## Data shown
§
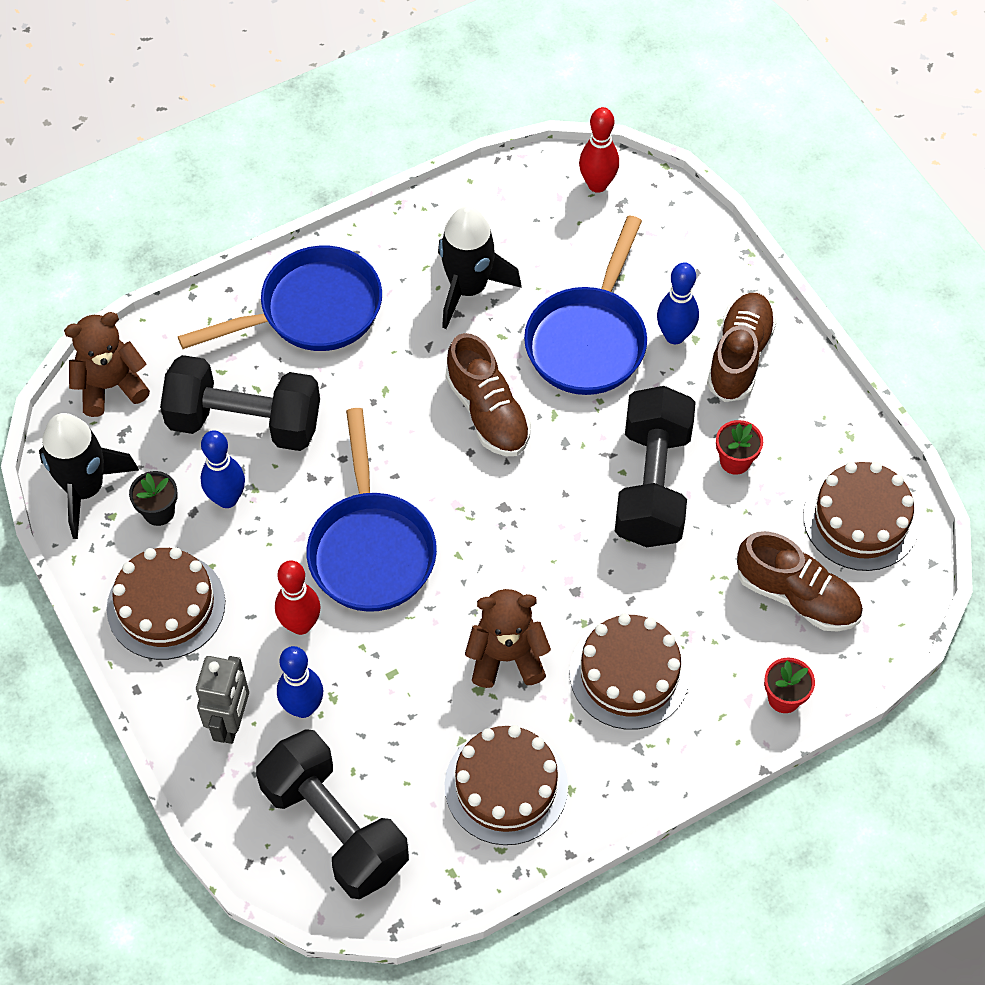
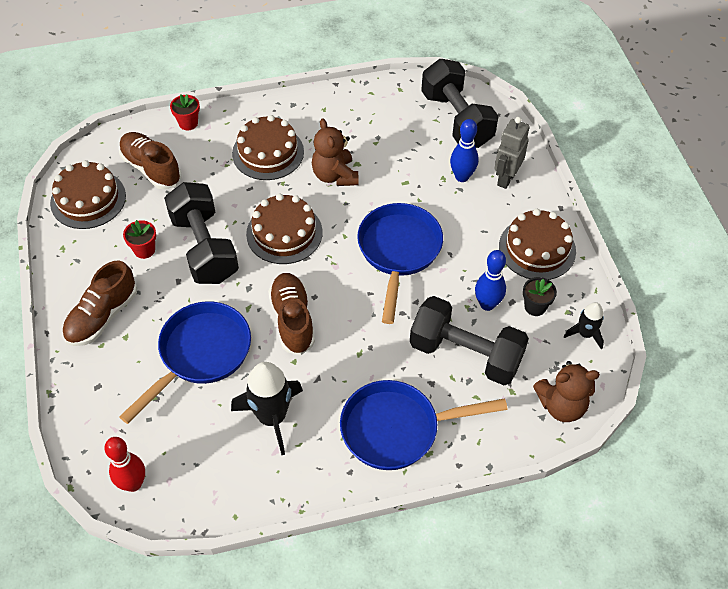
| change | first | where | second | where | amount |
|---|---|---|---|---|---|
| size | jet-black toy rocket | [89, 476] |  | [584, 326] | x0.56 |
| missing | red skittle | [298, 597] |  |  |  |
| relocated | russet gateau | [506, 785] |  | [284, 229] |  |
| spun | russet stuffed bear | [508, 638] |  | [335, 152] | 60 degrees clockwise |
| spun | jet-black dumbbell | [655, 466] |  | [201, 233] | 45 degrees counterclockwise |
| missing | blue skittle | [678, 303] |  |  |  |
§
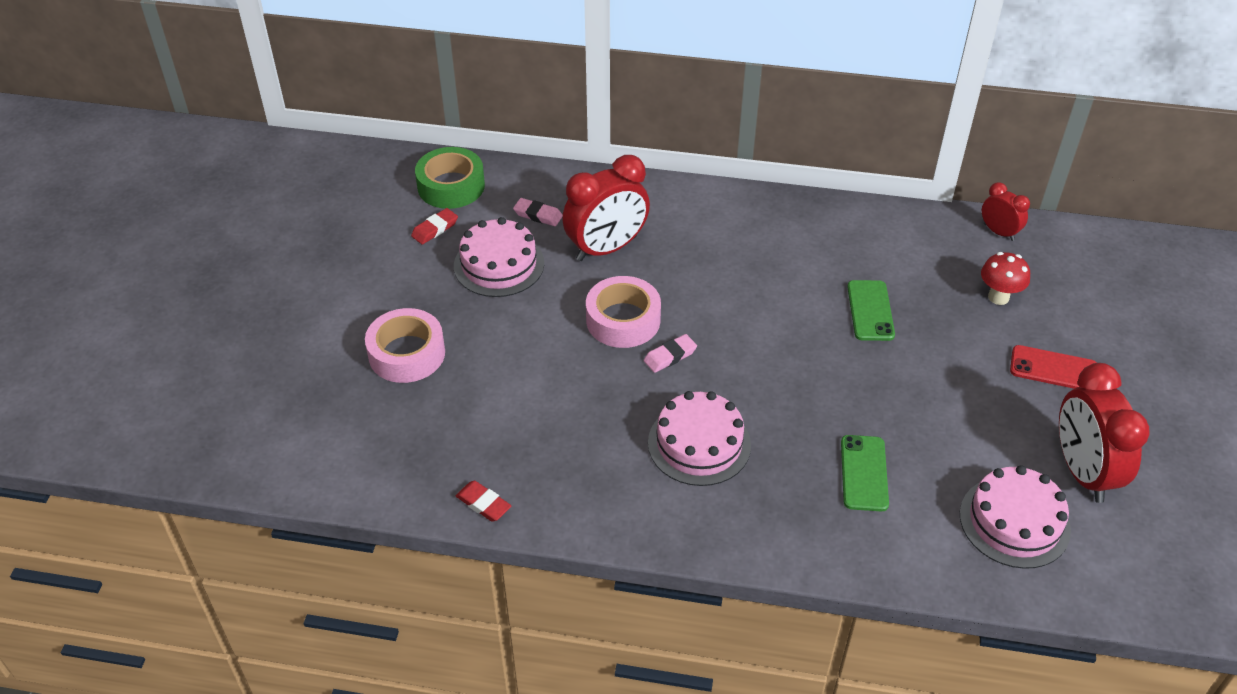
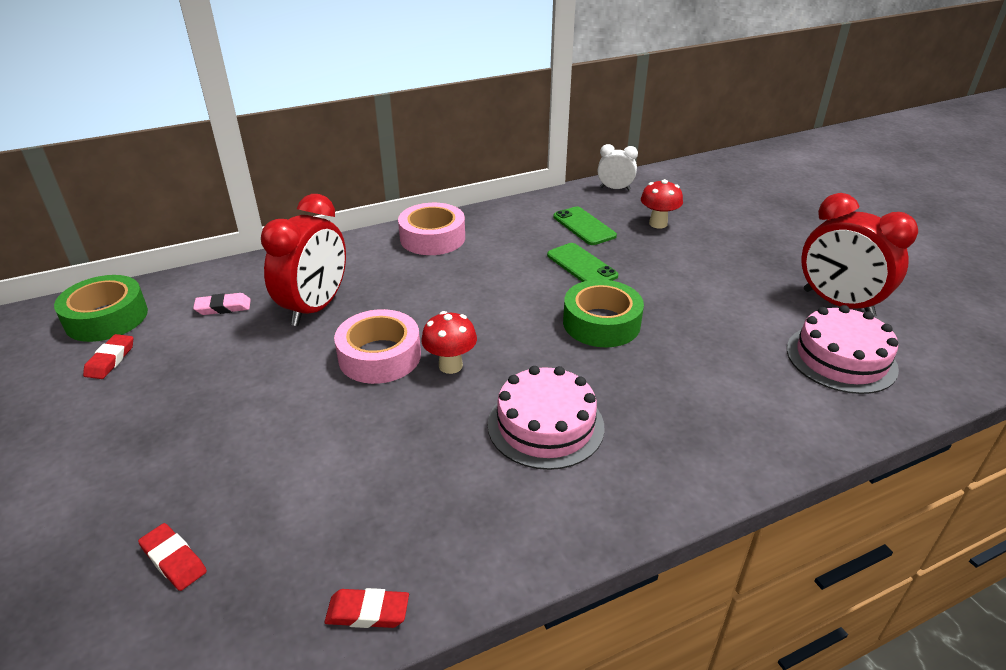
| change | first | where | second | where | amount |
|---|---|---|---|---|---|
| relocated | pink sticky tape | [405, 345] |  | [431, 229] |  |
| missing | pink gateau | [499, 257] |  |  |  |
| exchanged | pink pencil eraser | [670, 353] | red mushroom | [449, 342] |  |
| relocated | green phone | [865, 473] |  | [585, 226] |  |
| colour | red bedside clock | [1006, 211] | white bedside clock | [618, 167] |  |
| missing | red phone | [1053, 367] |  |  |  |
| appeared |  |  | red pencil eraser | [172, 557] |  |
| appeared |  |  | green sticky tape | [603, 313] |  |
§
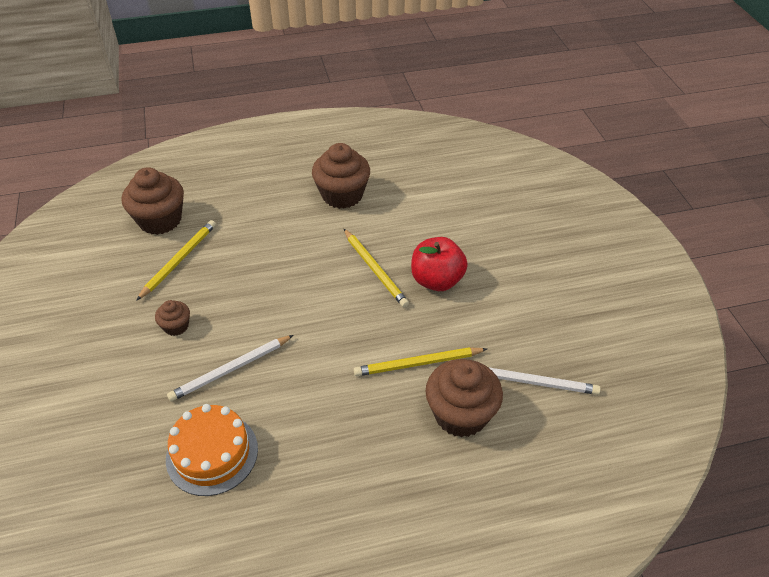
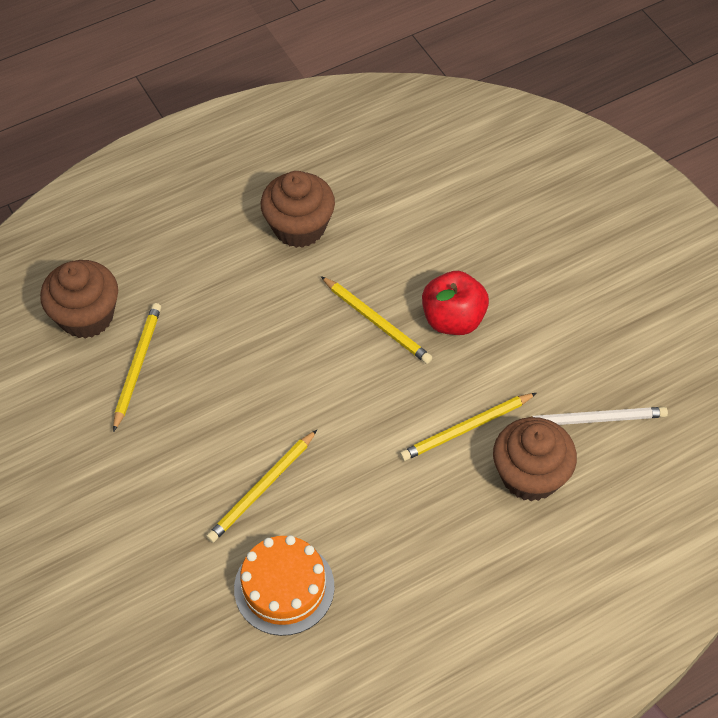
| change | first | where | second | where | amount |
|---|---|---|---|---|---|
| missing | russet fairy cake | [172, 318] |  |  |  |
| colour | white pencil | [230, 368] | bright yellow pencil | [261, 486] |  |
§
## Problem to work on
After locating the line with "red skittle |" above, return that line and every later line through the one with "missing | blue", word for word and with nothing else.

## Expected answer
| missing | red skittle | [298, 597] |  |  |  |
| relocated | russet gateau | [506, 785] |  | [284, 229] |  |
| spun | russet stuffed bear | [508, 638] |  | [335, 152] | 60 degrees clockwise |
| spun | jet-black dumbbell | [655, 466] |  | [201, 233] | 45 degrees counterclockwise |
| missing | blue skittle | [678, 303] |  |  |  |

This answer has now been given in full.